BEGIN

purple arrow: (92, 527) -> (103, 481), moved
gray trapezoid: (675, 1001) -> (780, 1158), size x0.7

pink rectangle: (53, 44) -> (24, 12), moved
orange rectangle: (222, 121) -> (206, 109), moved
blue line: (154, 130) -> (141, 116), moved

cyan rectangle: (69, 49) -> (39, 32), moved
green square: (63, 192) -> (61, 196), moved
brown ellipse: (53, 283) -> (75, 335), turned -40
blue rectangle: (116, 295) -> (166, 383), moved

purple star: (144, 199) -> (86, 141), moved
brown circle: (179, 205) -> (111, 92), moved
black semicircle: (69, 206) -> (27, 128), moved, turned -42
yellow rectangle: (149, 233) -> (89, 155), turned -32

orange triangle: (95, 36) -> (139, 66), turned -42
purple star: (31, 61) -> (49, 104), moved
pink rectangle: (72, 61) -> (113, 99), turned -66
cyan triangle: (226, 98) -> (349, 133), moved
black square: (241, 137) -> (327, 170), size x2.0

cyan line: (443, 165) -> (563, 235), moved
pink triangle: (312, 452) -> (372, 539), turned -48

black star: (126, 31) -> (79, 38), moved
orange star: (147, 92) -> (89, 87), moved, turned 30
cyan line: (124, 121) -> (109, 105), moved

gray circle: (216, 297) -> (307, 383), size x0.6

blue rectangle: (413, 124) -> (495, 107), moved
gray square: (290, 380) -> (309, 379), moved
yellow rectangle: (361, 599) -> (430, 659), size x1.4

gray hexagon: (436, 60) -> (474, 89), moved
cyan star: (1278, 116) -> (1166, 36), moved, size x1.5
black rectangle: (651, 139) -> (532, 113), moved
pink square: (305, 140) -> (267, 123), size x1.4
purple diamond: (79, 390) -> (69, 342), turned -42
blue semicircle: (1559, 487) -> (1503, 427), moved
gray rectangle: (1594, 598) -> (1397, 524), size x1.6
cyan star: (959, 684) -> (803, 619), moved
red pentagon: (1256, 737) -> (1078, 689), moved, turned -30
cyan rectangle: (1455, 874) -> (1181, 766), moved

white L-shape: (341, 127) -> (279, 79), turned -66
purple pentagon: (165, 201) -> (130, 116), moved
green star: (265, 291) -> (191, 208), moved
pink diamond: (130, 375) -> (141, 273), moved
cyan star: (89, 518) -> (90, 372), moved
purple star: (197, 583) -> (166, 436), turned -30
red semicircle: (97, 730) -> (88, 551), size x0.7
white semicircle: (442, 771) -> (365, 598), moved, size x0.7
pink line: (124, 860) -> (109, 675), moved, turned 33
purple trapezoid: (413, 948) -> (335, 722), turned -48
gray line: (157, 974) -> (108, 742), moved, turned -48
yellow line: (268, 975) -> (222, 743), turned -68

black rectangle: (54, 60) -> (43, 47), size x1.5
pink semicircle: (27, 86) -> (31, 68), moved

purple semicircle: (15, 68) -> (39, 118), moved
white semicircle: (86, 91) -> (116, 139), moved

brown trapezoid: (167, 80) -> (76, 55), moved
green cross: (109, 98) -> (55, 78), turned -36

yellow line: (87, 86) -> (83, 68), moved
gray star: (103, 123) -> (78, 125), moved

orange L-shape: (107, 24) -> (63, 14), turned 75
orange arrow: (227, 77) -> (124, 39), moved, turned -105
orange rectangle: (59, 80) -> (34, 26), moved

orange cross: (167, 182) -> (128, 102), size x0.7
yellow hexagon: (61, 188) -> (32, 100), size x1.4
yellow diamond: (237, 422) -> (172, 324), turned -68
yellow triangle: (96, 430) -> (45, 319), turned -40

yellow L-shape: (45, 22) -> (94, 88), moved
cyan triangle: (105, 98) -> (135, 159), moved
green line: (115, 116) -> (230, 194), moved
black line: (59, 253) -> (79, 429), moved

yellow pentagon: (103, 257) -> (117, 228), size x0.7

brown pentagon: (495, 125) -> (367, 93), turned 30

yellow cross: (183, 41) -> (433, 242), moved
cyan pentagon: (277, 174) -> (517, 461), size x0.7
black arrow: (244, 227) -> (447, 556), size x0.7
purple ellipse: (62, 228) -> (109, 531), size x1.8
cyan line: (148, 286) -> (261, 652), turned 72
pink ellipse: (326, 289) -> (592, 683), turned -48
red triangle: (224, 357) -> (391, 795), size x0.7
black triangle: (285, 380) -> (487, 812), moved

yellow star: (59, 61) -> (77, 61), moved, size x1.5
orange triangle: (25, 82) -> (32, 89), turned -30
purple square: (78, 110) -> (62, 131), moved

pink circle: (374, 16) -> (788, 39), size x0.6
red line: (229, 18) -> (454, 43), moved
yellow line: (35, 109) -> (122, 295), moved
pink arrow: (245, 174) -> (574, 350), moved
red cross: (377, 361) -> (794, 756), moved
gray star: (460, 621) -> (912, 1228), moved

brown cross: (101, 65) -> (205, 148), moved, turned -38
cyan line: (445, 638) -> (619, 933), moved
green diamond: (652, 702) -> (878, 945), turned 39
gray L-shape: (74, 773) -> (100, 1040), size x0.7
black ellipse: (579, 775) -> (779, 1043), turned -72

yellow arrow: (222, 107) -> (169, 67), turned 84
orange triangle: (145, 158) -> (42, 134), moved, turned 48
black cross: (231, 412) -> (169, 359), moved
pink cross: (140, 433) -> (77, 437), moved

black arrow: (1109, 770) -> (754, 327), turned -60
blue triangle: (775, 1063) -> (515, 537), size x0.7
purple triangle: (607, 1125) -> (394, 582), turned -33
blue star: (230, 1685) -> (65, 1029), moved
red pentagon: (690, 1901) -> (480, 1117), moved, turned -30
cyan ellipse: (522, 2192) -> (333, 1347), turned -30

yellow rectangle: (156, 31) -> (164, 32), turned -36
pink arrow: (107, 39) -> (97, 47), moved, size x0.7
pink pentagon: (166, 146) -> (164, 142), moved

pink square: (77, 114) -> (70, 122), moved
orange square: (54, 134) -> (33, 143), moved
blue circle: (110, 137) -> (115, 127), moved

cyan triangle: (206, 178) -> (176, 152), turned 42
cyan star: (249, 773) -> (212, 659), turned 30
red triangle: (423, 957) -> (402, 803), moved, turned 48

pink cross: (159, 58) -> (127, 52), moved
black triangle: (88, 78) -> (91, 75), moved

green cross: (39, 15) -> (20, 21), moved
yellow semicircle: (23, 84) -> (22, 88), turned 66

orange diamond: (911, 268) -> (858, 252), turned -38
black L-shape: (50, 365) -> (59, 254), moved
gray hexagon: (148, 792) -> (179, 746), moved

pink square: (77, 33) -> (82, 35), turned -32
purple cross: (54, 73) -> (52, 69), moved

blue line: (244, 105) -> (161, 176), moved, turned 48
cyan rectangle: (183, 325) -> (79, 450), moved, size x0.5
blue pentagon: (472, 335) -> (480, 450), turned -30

END

### [What the exercise asks]
Copy out the lines above exactly, beginning at the one that contains "gray L-shape: (74, 773)" and ending at the one that contains "black cross: (231, 412) -> (169, 359), moved".

### [Answer space]
gray L-shape: (74, 773) -> (100, 1040), size x0.7
black ellipse: (579, 775) -> (779, 1043), turned -72

yellow arrow: (222, 107) -> (169, 67), turned 84
orange triangle: (145, 158) -> (42, 134), moved, turned 48
black cross: (231, 412) -> (169, 359), moved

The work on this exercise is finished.